Description of the task: Retype each record exactly.

Data section:
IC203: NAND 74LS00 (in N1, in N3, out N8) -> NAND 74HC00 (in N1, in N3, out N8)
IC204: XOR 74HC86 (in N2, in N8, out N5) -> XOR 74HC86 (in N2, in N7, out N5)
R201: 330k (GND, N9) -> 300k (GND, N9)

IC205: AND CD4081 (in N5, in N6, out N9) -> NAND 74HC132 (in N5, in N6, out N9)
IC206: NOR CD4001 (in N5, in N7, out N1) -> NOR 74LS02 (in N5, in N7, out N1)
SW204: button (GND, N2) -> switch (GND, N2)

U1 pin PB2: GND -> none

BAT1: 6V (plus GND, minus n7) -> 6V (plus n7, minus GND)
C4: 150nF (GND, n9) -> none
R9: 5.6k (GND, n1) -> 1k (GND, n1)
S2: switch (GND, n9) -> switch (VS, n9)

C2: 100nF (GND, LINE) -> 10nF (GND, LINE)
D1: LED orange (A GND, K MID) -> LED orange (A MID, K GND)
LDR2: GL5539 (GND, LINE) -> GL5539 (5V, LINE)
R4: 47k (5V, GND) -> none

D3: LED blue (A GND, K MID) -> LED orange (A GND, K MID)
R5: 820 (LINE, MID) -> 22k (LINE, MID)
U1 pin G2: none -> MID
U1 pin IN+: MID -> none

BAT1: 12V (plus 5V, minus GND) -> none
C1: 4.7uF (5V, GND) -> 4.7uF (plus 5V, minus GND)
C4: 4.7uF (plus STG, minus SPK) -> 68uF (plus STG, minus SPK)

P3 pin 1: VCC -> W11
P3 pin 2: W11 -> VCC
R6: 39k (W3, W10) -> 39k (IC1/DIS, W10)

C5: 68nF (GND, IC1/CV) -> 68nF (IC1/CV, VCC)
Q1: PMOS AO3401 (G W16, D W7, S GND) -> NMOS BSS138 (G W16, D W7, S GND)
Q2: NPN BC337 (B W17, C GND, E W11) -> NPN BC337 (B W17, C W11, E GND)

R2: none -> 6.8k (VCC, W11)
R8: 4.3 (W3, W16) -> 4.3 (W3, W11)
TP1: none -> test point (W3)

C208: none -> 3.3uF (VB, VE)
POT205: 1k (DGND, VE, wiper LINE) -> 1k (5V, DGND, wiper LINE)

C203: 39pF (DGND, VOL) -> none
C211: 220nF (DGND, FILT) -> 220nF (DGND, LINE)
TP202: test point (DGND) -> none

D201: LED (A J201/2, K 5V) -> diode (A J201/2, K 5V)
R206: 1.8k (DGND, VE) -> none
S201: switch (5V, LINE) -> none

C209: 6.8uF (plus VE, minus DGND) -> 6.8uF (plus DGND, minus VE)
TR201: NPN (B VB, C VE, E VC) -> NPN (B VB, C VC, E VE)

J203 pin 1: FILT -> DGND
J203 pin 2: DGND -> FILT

Result:
IC203: NAND 74LS00 (in N1, in N3, out N8) -> NAND 74HC00 (in N1, in N3, out N8)
IC204: XOR 74HC86 (in N2, in N8, out N5) -> XOR 74HC86 (in N2, in N7, out N5)
R201: 330k (GND, N9) -> 300k (GND, N9)

IC205: AND CD4081 (in N5, in N6, out N9) -> NAND 74HC132 (in N5, in N6, out N9)
IC206: NOR CD4001 (in N5, in N7, out N1) -> NOR 74LS02 (in N5, in N7, out N1)
SW204: button (GND, N2) -> switch (GND, N2)

U1 pin PB2: GND -> none

BAT1: 6V (plus GND, minus n7) -> 6V (plus n7, minus GND)
C4: 150nF (GND, n9) -> none
R9: 5.6k (GND, n1) -> 1k (GND, n1)
S2: switch (GND, n9) -> switch (VS, n9)

C2: 100nF (GND, LINE) -> 10nF (GND, LINE)
D1: LED orange (A GND, K MID) -> LED orange (A MID, K GND)
LDR2: GL5539 (GND, LINE) -> GL5539 (5V, LINE)
R4: 47k (5V, GND) -> none

D3: LED blue (A GND, K MID) -> LED orange (A GND, K MID)
R5: 820 (LINE, MID) -> 22k (LINE, MID)
U1 pin G2: none -> MID
U1 pin IN+: MID -> none

BAT1: 12V (plus 5V, minus GND) -> none
C1: 4.7uF (5V, GND) -> 4.7uF (plus 5V, minus GND)
C4: 4.7uF (plus STG, minus SPK) -> 68uF (plus STG, minus SPK)

P3 pin 1: VCC -> W11
P3 pin 2: W11 -> VCC
R6: 39k (W3, W10) -> 39k (IC1/DIS, W10)

C5: 68nF (GND, IC1/CV) -> 68nF (IC1/CV, VCC)
Q1: PMOS AO3401 (G W16, D W7, S GND) -> NMOS BSS138 (G W16, D W7, S GND)
Q2: NPN BC337 (B W17, C GND, E W11) -> NPN BC337 (B W17, C W11, E GND)

R2: none -> 6.8k (VCC, W11)
R8: 4.3 (W3, W16) -> 4.3 (W3, W11)
TP1: none -> test point (W3)

C208: none -> 3.3uF (VB, VE)
POT205: 1k (DGND, VE, wiper LINE) -> 1k (5V, DGND, wiper LINE)

C203: 39pF (DGND, VOL) -> none
C211: 220nF (DGND, FILT) -> 220nF (DGND, LINE)
TP202: test point (DGND) -> none

D201: LED (A J201/2, K 5V) -> diode (A J201/2, K 5V)
R206: 1.8k (DGND, VE) -> none
S201: switch (5V, LINE) -> none

C209: 6.8uF (plus VE, minus DGND) -> 6.8uF (plus DGND, minus VE)
TR201: NPN (B VB, C VE, E VC) -> NPN (B VB, C VC, E VE)

J203 pin 1: FILT -> DGND
J203 pin 2: DGND -> FILT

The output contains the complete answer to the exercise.